(Required action)
Could you copy every entry exactly, dropping the pictures?

(Provided material)
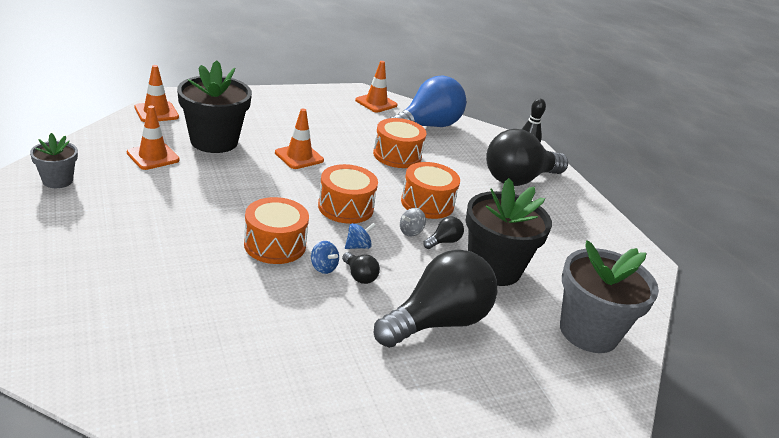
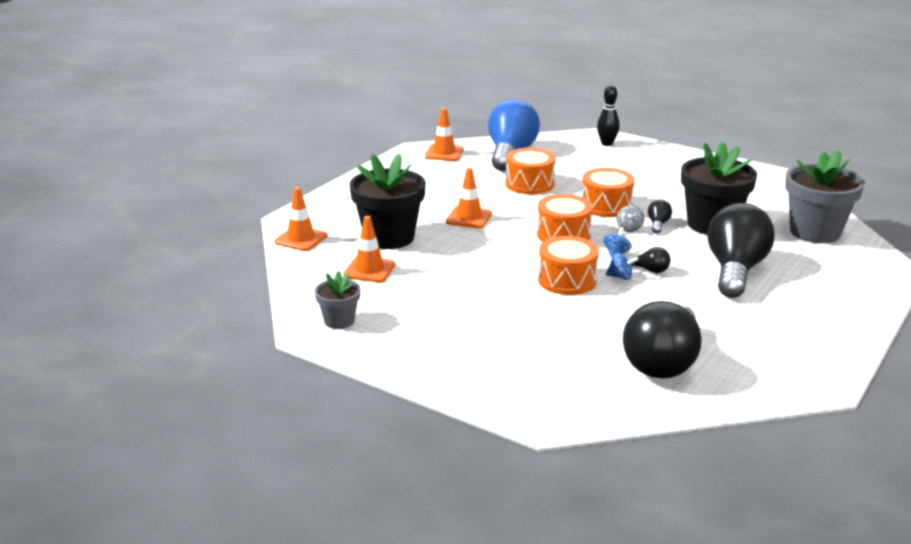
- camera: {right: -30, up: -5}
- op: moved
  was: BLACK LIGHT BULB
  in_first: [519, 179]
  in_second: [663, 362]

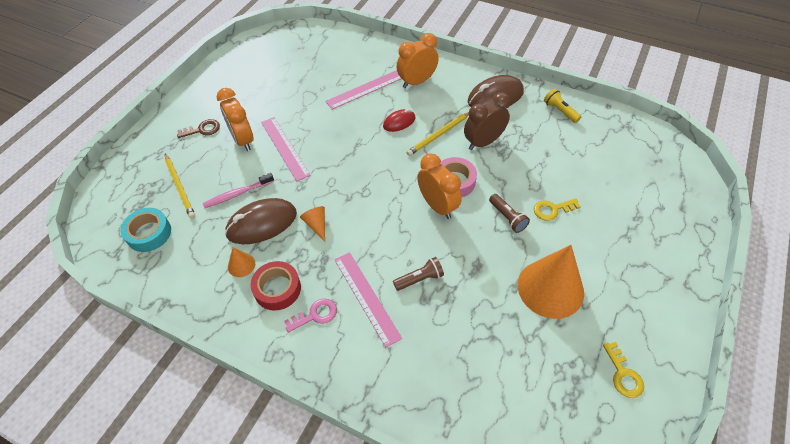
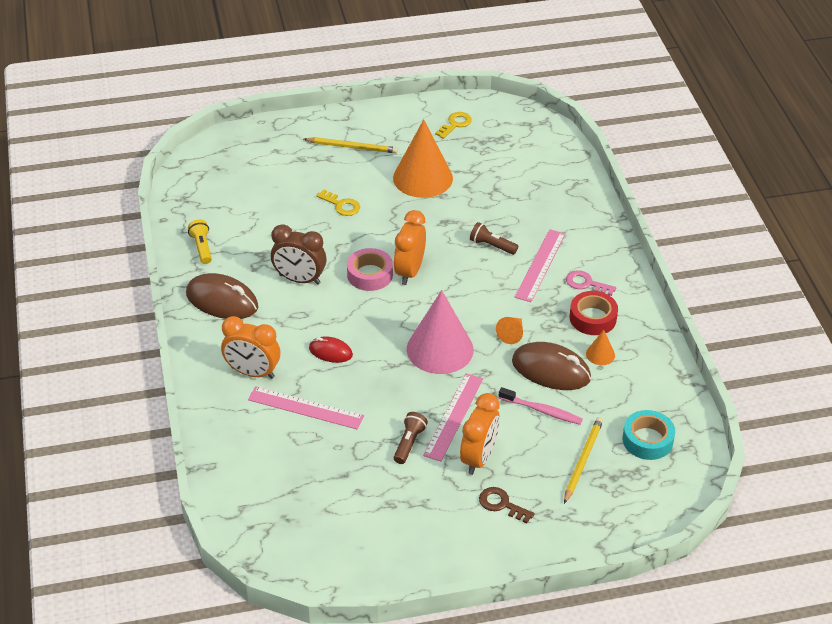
- camera: {right: -130, up: -10}
- op: turned
  was: YELLOW FLASHLIGHT
  in_first: [560, 111]
  in_second: [202, 247]
  clockwise: 150
- op: moved
  was: YELLOW PENCIL
  in_first: [439, 135]
  in_second: [352, 147]
- op: moved
  was: BROWN FLASHLIGHT
  in_first: [507, 218]
  in_second: [409, 443]
- op: added
  now: PINK CONE
  in_second: [440, 349]

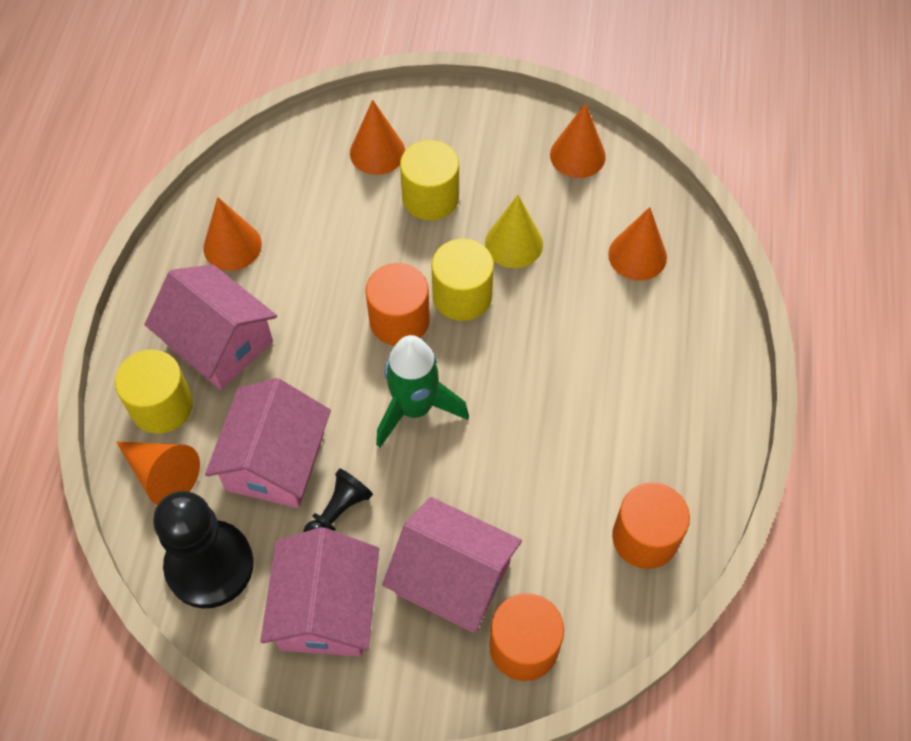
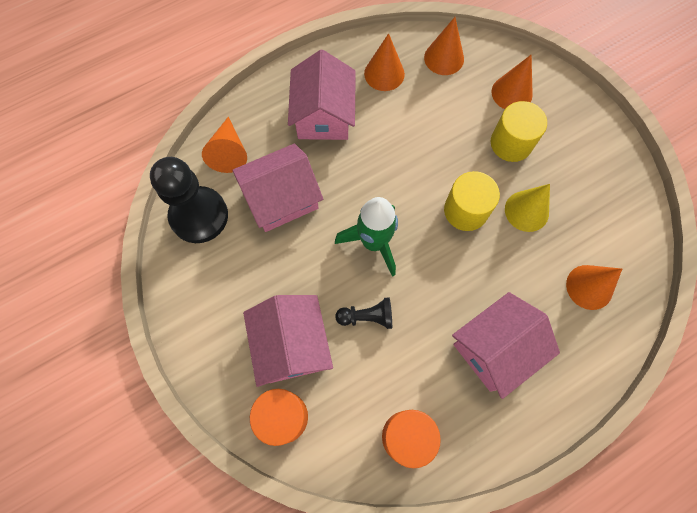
- camera: {right: 50, up: 10}
- op: moved
  was: BLACK PAWN
  in_first: [338, 512]
  in_second: [367, 317]
- op: moved
  was: ORANGE CONE
  in_first: [577, 155]
  in_second: [444, 58]
- op: moved
  was: PINK HOUSE
  in_first: [326, 608]
  in_second: [495, 349]
- op: removed
  was: YELLOW CYLINDER
  in_first: [162, 406]
- op: removed
  was: ORANGE CYLINDER
  in_first: [399, 320]

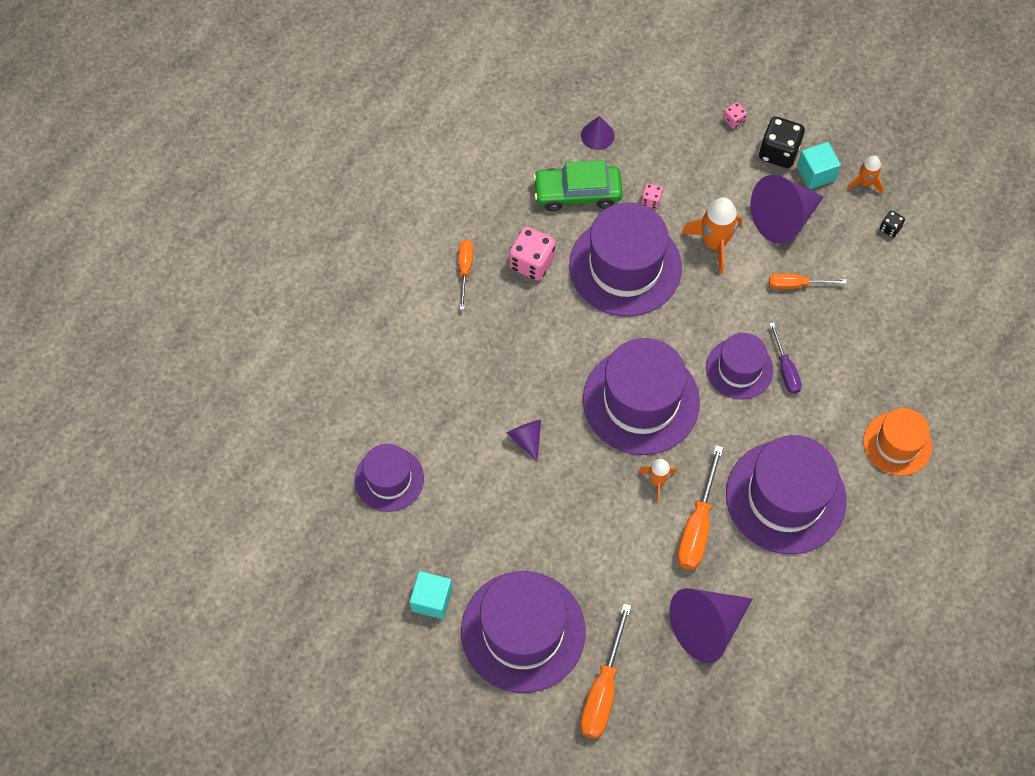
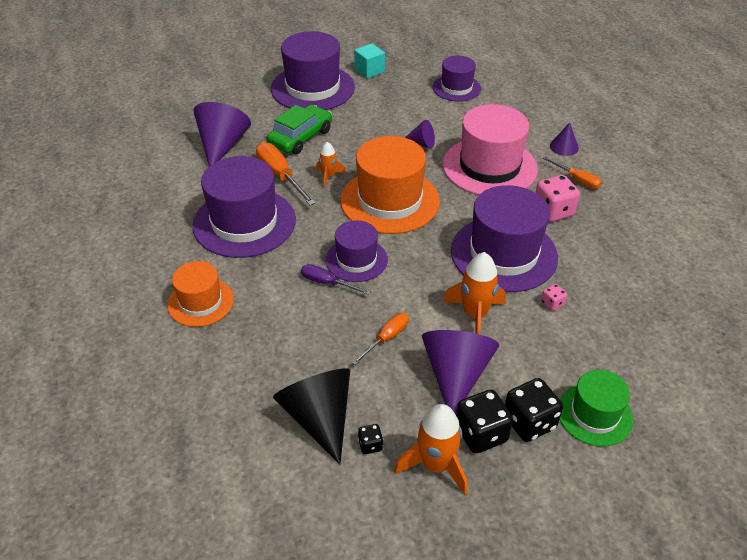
- camera: {right: 130, up: -20}
- op: moved
  was: GREEN CAR
  in_first: [577, 193]
  in_second: [300, 137]
- op: added
  now: BLACK CONE
  in_second: [319, 417]
- op: recoloured
  was: PURPLE HAT
  now: ORANGE HAT
  in_first: [641, 401]
  in_second: [390, 201]
- op: resized
  was: ORANGE ROCKET
  in_first: [865, 183]
  in_second: [435, 465]
  ratio: 1.71
- op: added
  now: PINK HAT
  in_second: [489, 167]
- op: replaced
  was: TURQUOISE CUBE
  now: BLACK DICE
  in_first: [816, 173]
  in_second: [481, 434]
- op: moved
  was: PURPLE CONE
  in_first: [597, 135]
  in_second: [564, 147]
- op: replaced
  was: PINK DICE
  now: GREEN HAT
  in_first: [734, 120]
  in_second: [594, 414]
- op: removed
  was: ORANGE SCREWDRIVER
  in_first: [603, 690]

(Output below)
- camera: {right: -30, up: -5}
- op: moved
  was: BLACK LIGHT BULB
  in_first: [519, 179]
  in_second: [663, 362]

- camera: {right: -130, up: -10}
- op: turned
  was: YELLOW FLASHLIGHT
  in_first: [560, 111]
  in_second: [202, 247]
  clockwise: 150
- op: moved
  was: YELLOW PENCIL
  in_first: [439, 135]
  in_second: [352, 147]
- op: moved
  was: BROWN FLASHLIGHT
  in_first: [507, 218]
  in_second: [409, 443]
- op: added
  now: PINK CONE
  in_second: [440, 349]

- camera: {right: 50, up: 10}
- op: moved
  was: BLACK PAWN
  in_first: [338, 512]
  in_second: [367, 317]
- op: moved
  was: ORANGE CONE
  in_first: [577, 155]
  in_second: [444, 58]
- op: moved
  was: PINK HOUSE
  in_first: [326, 608]
  in_second: [495, 349]
- op: removed
  was: YELLOW CYLINDER
  in_first: [162, 406]
- op: removed
  was: ORANGE CYLINDER
  in_first: [399, 320]

- camera: {right: 130, up: -20}
- op: moved
  was: GREEN CAR
  in_first: [577, 193]
  in_second: [300, 137]
- op: added
  now: BLACK CONE
  in_second: [319, 417]
- op: recoloured
  was: PURPLE HAT
  now: ORANGE HAT
  in_first: [641, 401]
  in_second: [390, 201]
- op: resized
  was: ORANGE ROCKET
  in_first: [865, 183]
  in_second: [435, 465]
  ratio: 1.71
- op: added
  now: PINK HAT
  in_second: [489, 167]
- op: replaced
  was: TURQUOISE CUBE
  now: BLACK DICE
  in_first: [816, 173]
  in_second: [481, 434]
- op: moved
  was: PURPLE CONE
  in_first: [597, 135]
  in_second: [564, 147]
- op: replaced
  was: PINK DICE
  now: GREEN HAT
  in_first: [734, 120]
  in_second: [594, 414]
- op: removed
  was: ORANGE SCREWDRIVER
  in_first: [603, 690]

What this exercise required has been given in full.